Goal of the exercise: Please output the listing that follows exactly, but keep all images out.

····················

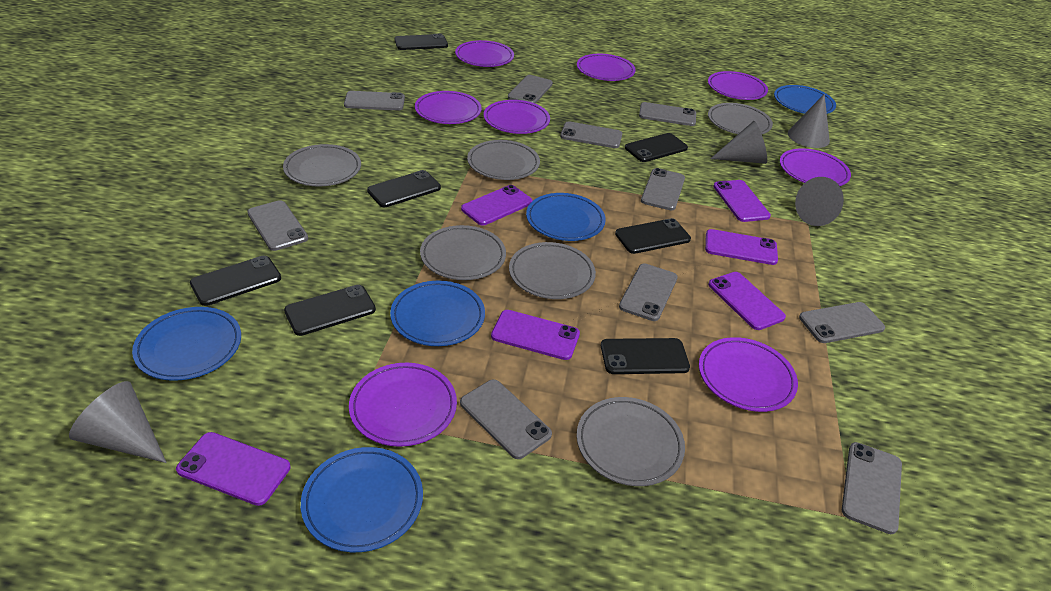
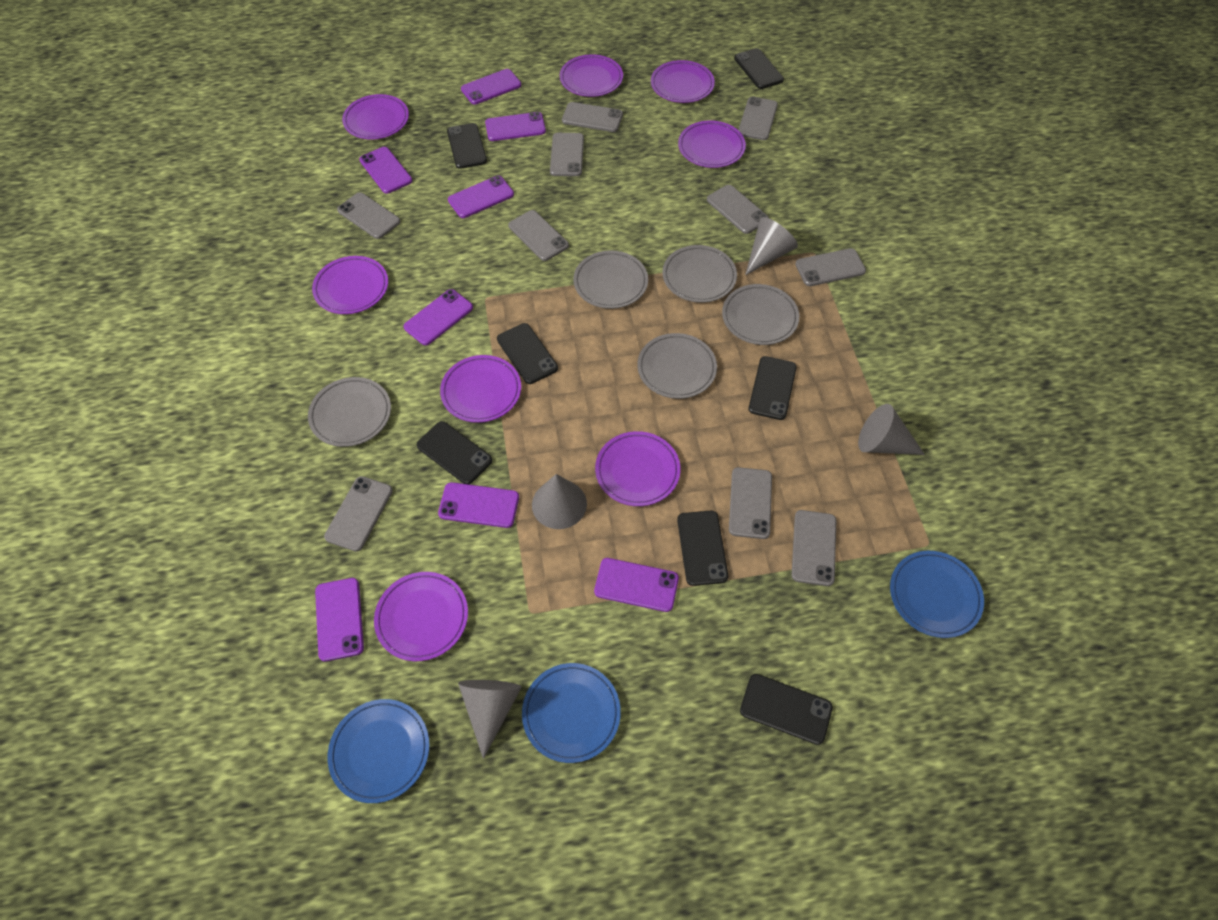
blue plate: 5 -> 3
grey plate: 6 -> 5
purple phone: 6 -> 8

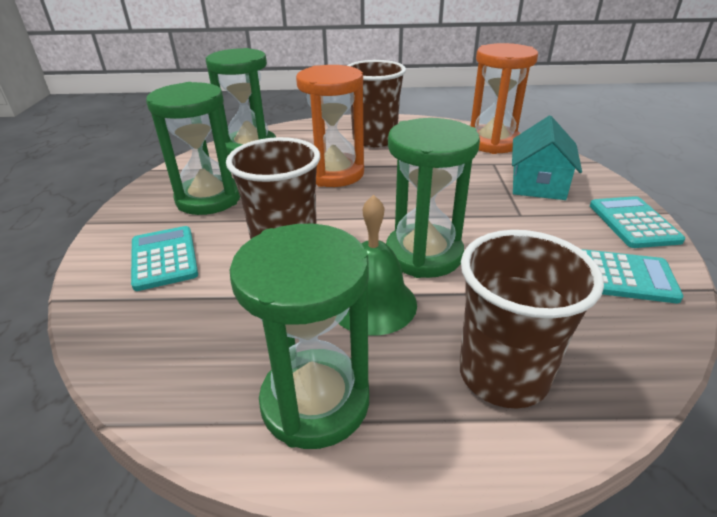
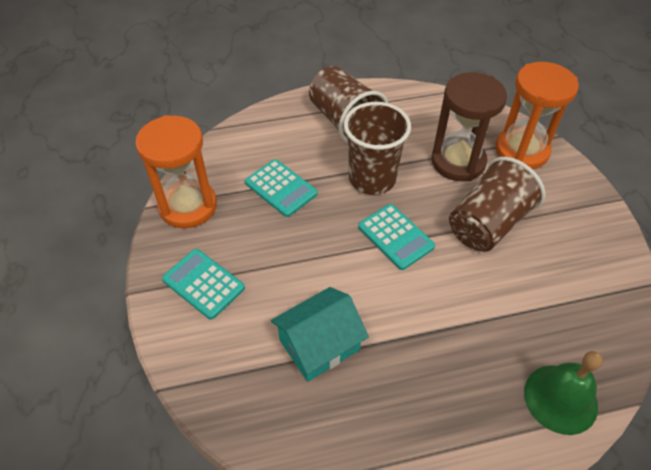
brown hourglass: 0 -> 1
green hourglass: 4 -> 0

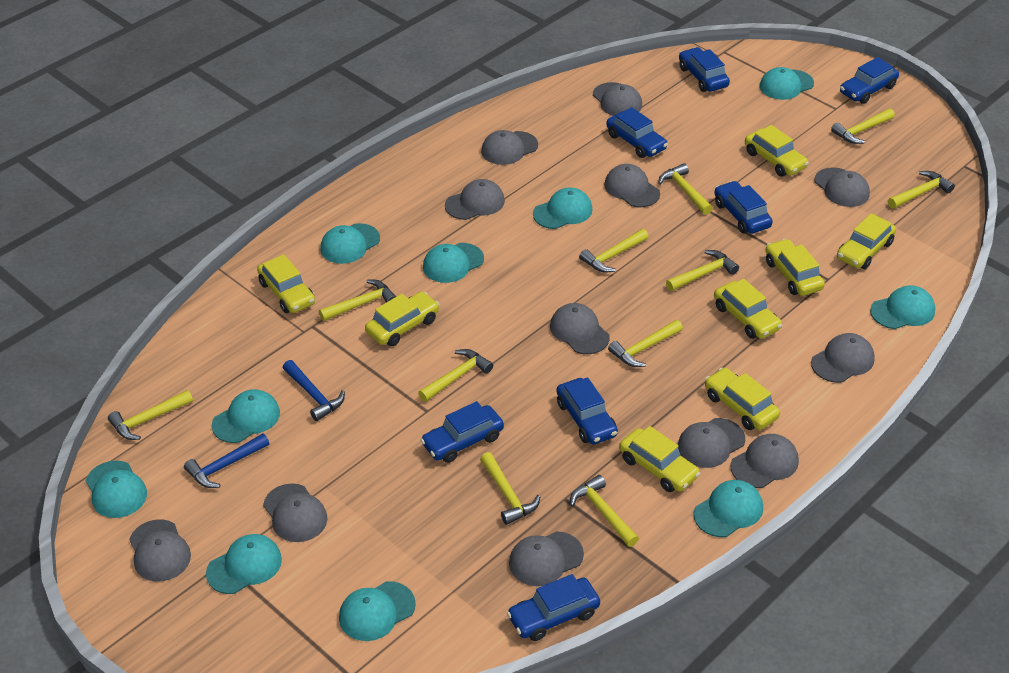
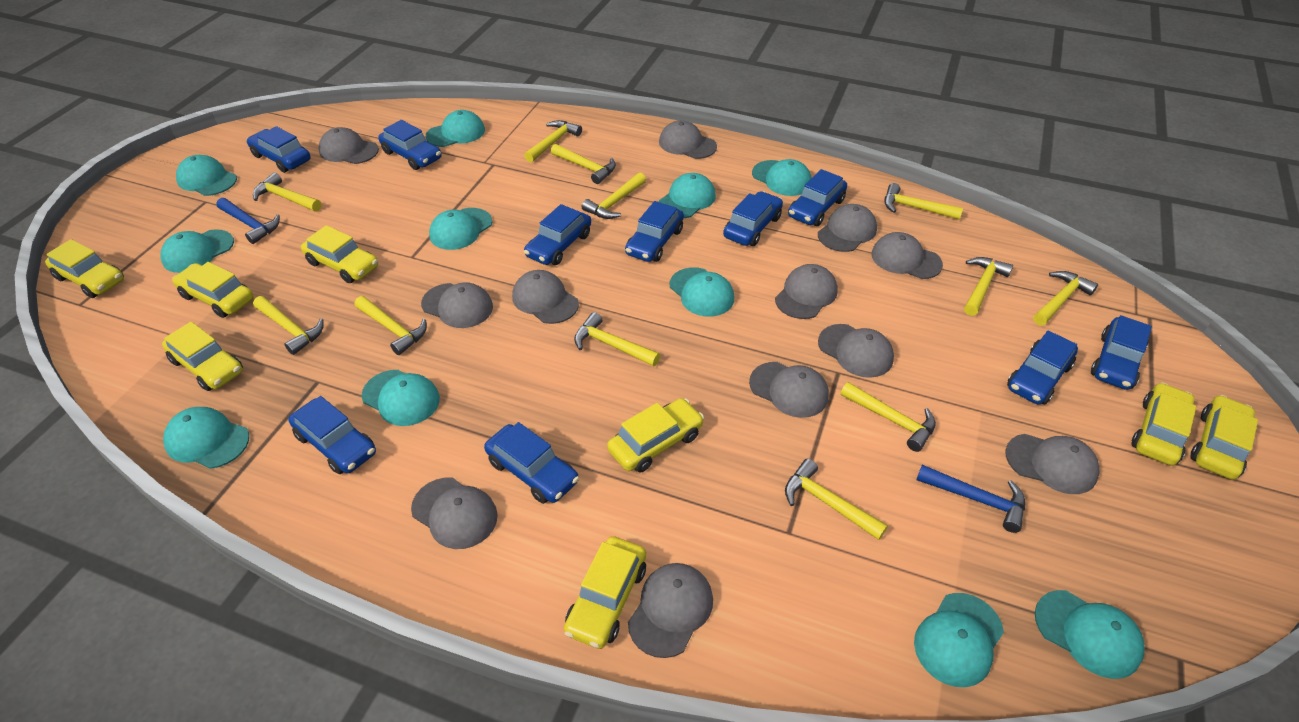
blue car: 7 -> 10
turquoise cap: 10 -> 11
yellow hammer: 11 -> 12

····················

Solution for this exercise:
blue plate: 5 -> 3
grey plate: 6 -> 5
purple phone: 6 -> 8

brown hourglass: 0 -> 1
green hourglass: 4 -> 0

blue car: 7 -> 10
turquoise cap: 10 -> 11
yellow hammer: 11 -> 12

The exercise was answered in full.